WHAT TO DO:
Each line of the data holding "donut" should be found and copied.

Stored data:
___

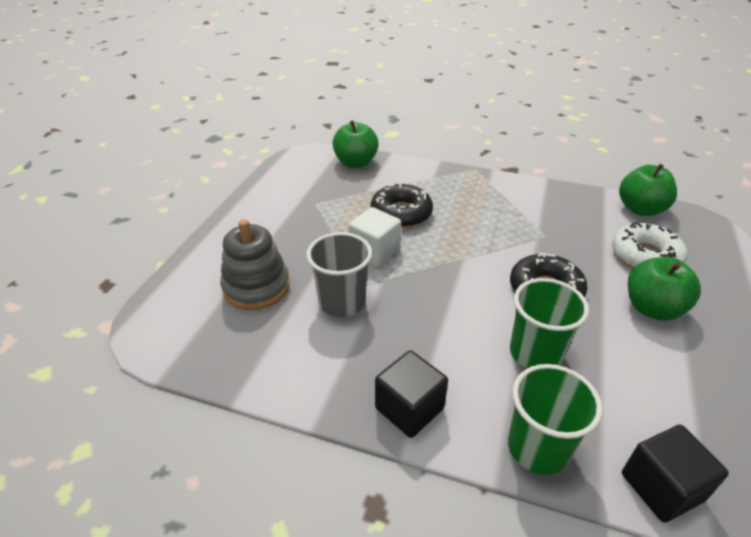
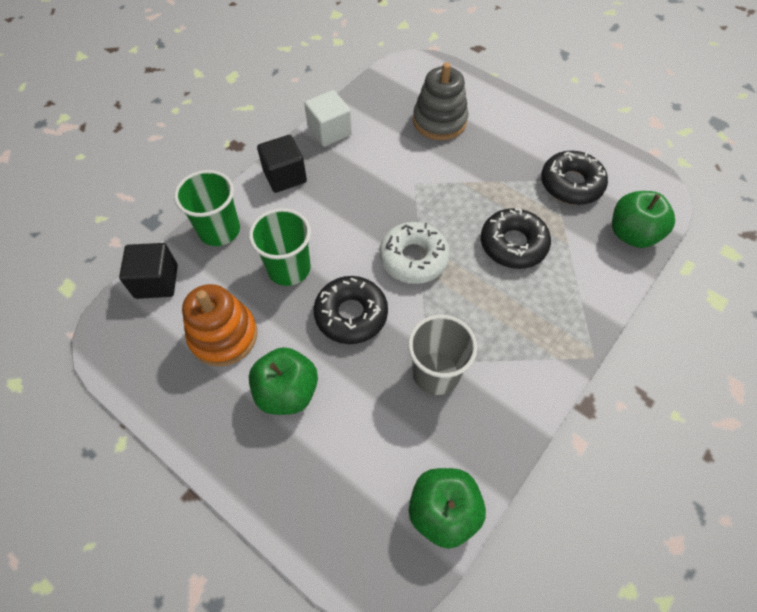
camera: 110 degrees right, 20 degrees up
(316, 193) = (571, 184): none -> black donut
(342, 302) = (400, 166): grey cup -> grey cup (436, 373)
(374, 251) = (457, 204): white cube -> white cube (329, 131)
(645, 256) = (357, 444): white donut -> white donut (413, 258)
(653, 379) = (223, 335): none -> orange stacking toy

___

TASK OUTPUT:
(316, 193) = (571, 184): none -> black donut
(645, 256) = (357, 444): white donut -> white donut (413, 258)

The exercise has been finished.